## Aim
Copy the lines of the records verbatim, starting at the line that contains "Trace every road" and ending at the line that contains "road 2 (motorway): [(310,0),(0,271)]", both included. Reproduce only those lines.

## Extracted data entries
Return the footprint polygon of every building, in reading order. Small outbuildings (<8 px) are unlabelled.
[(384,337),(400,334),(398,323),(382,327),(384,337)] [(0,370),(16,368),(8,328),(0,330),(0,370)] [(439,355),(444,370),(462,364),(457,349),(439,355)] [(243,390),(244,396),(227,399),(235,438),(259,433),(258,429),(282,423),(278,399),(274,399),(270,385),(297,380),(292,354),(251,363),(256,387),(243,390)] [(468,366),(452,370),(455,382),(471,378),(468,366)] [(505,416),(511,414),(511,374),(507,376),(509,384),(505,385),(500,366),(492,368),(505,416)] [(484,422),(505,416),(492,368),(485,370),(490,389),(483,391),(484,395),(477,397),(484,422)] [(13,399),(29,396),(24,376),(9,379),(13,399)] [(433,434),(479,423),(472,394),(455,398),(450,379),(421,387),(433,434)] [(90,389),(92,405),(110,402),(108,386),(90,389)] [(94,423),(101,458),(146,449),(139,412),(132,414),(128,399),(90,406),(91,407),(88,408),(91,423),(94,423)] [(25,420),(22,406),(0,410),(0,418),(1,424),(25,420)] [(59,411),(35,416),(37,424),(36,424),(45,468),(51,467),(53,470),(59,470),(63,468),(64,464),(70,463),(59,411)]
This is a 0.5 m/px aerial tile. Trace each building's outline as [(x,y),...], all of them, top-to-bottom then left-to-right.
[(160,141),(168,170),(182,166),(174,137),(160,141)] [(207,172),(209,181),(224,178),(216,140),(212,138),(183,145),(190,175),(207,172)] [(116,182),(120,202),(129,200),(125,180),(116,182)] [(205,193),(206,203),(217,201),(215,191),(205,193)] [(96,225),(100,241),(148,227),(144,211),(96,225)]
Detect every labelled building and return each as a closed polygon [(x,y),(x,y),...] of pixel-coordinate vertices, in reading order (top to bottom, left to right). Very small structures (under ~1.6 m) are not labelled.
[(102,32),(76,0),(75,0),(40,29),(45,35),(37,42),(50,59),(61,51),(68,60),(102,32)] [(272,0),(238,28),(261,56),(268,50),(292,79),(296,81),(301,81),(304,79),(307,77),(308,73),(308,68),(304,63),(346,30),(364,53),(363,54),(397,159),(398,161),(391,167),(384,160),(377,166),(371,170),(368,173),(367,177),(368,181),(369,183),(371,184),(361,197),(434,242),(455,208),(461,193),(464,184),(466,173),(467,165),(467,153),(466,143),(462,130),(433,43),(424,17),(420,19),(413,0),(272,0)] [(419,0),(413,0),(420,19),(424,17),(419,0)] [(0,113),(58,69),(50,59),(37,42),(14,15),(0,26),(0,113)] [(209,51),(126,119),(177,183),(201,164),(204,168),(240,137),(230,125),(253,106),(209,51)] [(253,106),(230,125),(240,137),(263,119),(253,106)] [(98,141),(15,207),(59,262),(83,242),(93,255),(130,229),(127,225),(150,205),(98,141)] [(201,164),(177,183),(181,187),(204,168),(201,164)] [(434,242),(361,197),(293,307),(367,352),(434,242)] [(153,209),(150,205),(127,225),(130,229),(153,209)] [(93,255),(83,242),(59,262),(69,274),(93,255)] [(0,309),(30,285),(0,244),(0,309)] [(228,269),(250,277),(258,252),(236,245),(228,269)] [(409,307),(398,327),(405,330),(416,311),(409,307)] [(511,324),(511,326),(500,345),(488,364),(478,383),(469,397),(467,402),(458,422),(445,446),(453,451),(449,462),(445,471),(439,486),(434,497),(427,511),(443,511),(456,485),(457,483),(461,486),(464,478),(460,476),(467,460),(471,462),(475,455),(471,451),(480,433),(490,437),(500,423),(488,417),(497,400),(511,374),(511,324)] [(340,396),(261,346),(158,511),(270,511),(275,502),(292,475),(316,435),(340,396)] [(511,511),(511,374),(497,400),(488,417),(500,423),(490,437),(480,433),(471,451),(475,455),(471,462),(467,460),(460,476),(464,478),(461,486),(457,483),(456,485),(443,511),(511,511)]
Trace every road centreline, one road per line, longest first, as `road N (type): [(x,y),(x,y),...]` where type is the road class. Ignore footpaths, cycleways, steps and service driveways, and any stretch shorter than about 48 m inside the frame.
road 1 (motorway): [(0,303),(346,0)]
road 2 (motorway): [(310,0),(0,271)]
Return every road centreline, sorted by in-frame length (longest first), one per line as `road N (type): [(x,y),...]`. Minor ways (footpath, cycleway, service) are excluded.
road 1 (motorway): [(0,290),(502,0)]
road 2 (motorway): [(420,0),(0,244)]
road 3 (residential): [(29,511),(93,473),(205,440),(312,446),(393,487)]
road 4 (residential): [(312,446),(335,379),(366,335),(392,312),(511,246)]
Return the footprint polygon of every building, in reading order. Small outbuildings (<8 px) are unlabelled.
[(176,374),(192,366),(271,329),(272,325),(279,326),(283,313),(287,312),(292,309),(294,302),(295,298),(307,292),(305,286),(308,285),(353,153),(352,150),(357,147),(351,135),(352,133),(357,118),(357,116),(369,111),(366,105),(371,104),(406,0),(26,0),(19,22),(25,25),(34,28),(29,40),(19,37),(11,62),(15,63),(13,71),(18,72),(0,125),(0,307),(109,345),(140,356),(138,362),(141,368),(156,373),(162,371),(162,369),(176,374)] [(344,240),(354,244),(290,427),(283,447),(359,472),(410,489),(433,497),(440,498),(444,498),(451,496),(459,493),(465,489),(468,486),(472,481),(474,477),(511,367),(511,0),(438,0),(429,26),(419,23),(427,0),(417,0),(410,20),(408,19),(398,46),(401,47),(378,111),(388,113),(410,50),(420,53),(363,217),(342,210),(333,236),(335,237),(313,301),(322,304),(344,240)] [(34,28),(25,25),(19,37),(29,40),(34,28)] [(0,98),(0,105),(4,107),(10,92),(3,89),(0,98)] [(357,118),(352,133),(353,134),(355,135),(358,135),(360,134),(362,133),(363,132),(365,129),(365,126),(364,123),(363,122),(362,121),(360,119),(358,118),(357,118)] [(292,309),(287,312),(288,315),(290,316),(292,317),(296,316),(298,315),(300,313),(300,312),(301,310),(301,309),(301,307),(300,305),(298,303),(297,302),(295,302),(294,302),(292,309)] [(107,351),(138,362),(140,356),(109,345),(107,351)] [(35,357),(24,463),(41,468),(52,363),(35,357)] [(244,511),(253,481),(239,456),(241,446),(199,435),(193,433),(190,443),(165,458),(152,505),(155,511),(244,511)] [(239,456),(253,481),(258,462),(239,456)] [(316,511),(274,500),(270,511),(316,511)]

## Finished task
Trace every road centreline, one road per line, longest first, as `road N (type): [(x,y),(x,y),...]` where type is the road class. Ignore footpaths, cycleways, steps and service driveways, and any stretch shorter than about 48 m inside the frame.
road 1 (motorway): [(0,303),(346,0)]
road 2 (motorway): [(310,0),(0,271)]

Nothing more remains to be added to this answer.